- [Exercise description]:
Count the lines in the entries below that contain the string "with", and give only that number.

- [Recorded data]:
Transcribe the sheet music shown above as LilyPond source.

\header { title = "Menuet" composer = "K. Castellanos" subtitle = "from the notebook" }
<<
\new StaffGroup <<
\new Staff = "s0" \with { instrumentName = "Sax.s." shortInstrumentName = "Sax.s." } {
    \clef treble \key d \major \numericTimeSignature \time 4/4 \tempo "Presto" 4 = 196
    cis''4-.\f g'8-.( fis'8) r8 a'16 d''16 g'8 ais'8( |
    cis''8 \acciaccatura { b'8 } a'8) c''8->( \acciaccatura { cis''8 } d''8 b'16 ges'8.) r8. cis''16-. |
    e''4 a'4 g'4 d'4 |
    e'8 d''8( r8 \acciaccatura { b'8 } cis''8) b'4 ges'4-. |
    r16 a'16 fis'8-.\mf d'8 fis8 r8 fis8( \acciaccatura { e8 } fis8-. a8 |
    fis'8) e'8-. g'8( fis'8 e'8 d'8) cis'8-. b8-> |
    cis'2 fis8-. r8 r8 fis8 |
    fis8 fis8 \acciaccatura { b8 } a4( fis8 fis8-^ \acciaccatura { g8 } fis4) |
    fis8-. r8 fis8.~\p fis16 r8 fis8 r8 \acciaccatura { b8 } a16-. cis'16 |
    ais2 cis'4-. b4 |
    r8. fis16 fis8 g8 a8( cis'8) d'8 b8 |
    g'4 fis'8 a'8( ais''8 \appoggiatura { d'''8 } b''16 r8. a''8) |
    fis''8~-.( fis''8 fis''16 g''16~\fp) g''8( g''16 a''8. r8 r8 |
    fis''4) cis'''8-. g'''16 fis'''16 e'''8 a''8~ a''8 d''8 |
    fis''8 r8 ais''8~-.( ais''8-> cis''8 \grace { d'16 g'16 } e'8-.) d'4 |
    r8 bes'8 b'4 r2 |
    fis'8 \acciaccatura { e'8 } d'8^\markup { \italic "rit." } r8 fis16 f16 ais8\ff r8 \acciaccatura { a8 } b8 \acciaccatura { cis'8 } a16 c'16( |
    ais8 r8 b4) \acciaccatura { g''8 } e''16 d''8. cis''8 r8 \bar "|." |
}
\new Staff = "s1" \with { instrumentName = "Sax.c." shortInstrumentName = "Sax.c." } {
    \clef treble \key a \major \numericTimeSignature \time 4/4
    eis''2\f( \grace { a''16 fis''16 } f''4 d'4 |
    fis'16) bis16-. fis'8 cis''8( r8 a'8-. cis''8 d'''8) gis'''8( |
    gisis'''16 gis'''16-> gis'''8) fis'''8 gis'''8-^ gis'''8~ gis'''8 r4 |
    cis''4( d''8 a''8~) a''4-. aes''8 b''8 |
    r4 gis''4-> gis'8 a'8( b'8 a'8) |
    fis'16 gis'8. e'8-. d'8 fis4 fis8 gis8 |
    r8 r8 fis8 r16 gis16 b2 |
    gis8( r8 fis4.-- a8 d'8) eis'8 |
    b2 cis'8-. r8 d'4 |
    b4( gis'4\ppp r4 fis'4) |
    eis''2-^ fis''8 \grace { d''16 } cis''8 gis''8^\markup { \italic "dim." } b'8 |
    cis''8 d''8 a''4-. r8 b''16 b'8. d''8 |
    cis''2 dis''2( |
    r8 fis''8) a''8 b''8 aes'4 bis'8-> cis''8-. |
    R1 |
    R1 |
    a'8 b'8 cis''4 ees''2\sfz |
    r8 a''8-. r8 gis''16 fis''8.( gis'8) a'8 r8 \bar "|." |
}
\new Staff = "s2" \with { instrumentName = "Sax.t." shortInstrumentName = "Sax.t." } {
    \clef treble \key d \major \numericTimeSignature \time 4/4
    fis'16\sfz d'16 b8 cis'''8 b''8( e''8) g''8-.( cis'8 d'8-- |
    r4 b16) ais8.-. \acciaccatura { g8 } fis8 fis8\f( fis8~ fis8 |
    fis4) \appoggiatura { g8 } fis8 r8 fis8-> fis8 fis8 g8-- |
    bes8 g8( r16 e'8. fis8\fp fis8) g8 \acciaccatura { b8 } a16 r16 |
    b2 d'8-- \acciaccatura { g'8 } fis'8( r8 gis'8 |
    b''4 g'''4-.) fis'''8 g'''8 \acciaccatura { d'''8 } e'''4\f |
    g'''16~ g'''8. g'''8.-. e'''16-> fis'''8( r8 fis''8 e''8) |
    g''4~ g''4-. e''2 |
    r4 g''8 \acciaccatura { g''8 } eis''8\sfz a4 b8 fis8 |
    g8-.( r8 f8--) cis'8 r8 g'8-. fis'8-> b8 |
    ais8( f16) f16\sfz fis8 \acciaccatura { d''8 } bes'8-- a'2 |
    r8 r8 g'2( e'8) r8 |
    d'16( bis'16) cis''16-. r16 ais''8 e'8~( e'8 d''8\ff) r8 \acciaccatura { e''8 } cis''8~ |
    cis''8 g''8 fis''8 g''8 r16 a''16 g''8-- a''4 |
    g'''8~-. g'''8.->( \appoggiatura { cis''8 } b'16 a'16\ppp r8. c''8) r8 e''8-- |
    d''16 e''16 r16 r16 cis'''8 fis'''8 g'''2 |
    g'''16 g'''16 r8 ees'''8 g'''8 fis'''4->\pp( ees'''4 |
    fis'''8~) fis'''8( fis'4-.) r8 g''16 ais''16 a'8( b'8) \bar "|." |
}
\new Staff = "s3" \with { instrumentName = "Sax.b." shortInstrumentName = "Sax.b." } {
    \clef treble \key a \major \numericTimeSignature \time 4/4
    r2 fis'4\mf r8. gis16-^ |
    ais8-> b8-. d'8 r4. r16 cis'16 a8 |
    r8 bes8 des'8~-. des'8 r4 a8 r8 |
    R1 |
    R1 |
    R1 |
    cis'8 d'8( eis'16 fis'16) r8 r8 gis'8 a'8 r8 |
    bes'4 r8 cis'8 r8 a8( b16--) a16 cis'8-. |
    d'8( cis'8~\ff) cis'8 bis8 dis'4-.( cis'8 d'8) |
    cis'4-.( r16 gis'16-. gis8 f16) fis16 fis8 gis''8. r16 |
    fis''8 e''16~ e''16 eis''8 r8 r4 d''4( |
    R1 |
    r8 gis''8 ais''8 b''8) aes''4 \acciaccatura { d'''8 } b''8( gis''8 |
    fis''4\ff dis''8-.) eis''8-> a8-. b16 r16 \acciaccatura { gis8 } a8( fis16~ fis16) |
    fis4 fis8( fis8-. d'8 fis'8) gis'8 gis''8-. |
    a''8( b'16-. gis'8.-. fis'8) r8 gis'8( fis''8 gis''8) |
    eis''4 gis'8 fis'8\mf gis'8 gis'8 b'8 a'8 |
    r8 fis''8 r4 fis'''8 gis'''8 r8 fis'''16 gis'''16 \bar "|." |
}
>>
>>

- [Exercise response]:
4